■ **EXERCISE PROMPT**:
Here are some records; copy every line that holds the word "none".
======== DATA FOR PROCESSING ========
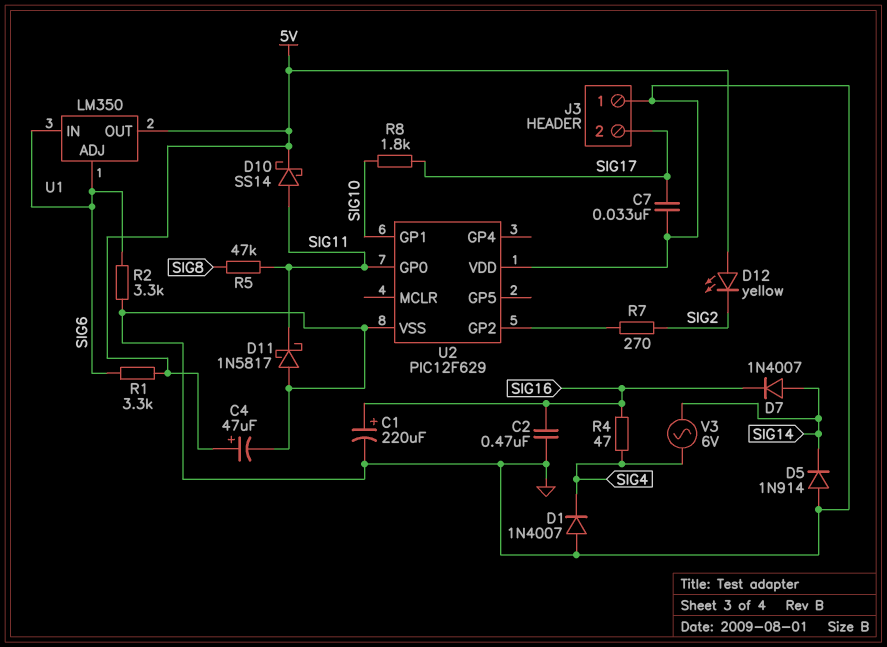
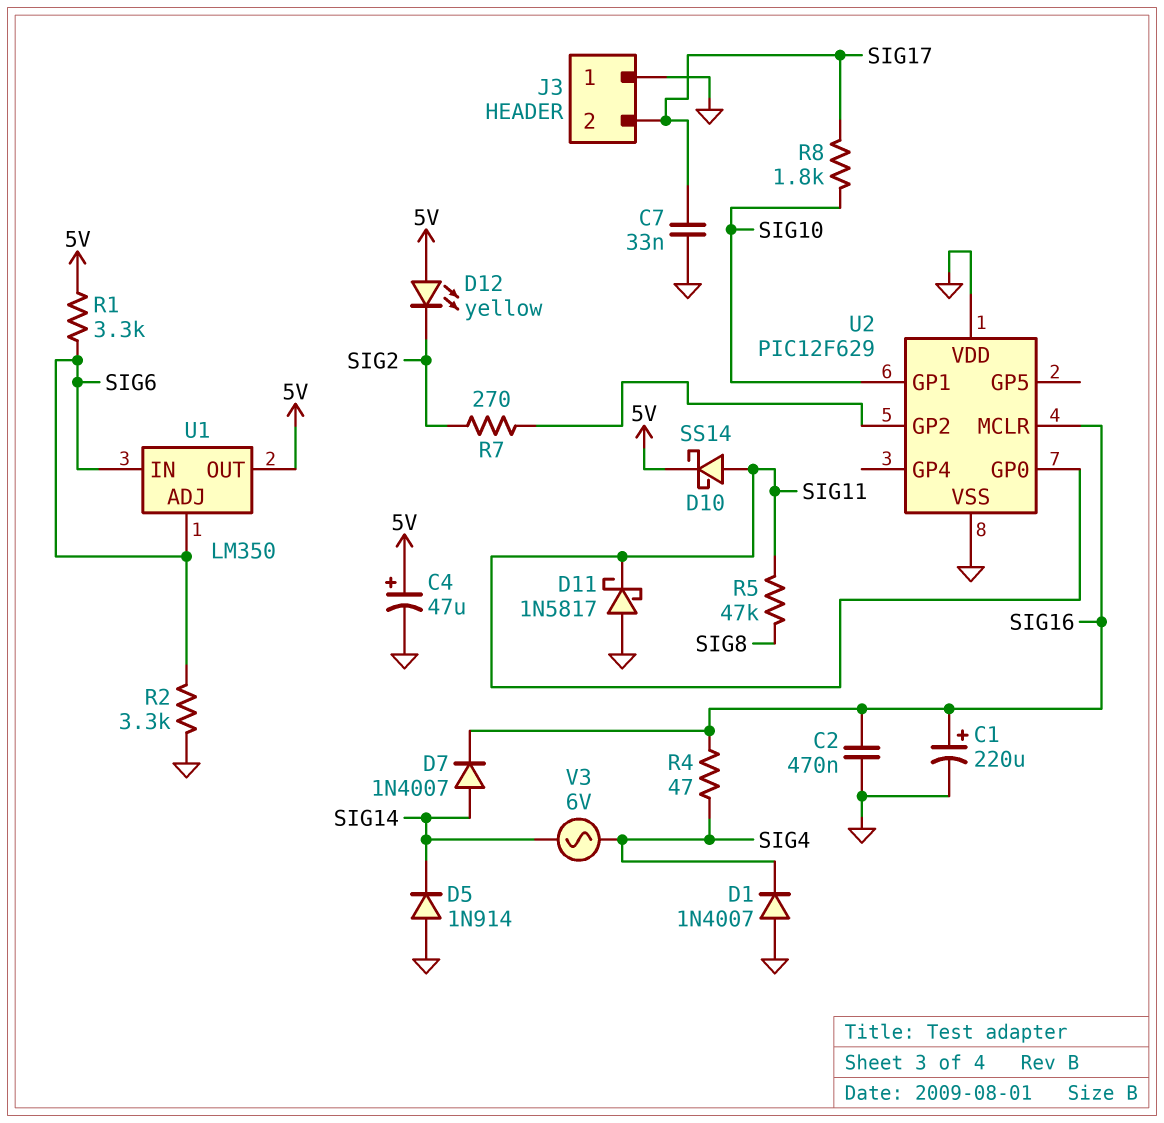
U2 pin MCLR: none -> SIG16

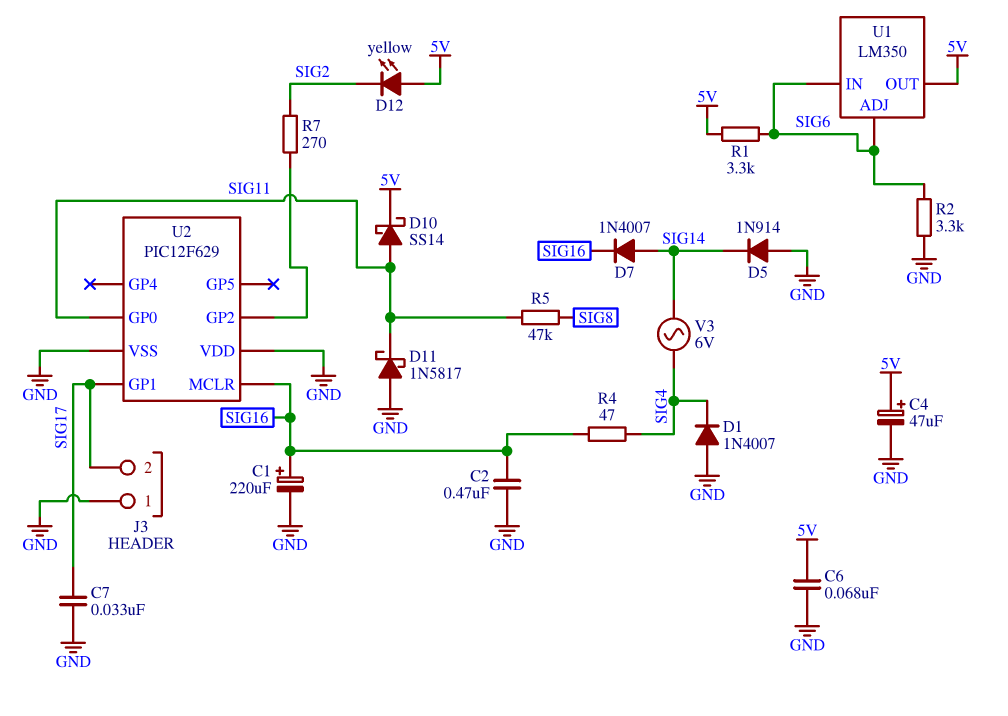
C6: none -> 68nF (5V, GND)
R8: 1.8k (SIG10, SIG17) -> none
U2 pin GP1: SIG10 -> SIG17

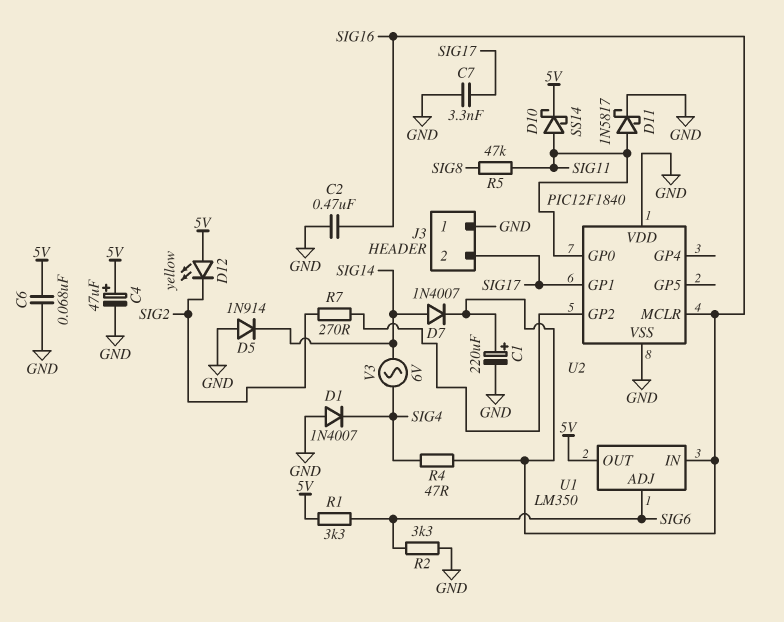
C7: 33nF (GND, SIG17) -> 3.3nF (GND, SIG17)
D11: schottky 1N5817 (A GND, K SIG11) -> schottky 1N5817 (A SIG11, K GND)
U1 pin IN: SIG6 -> SIG16
U2: PIC12F629 -> PIC12F1840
========
■ **YOUR SOLUTION**:
U2 pin MCLR: none -> SIG16
C6: none -> 68nF (5V, GND)
R8: 1.8k (SIG10, SIG17) -> none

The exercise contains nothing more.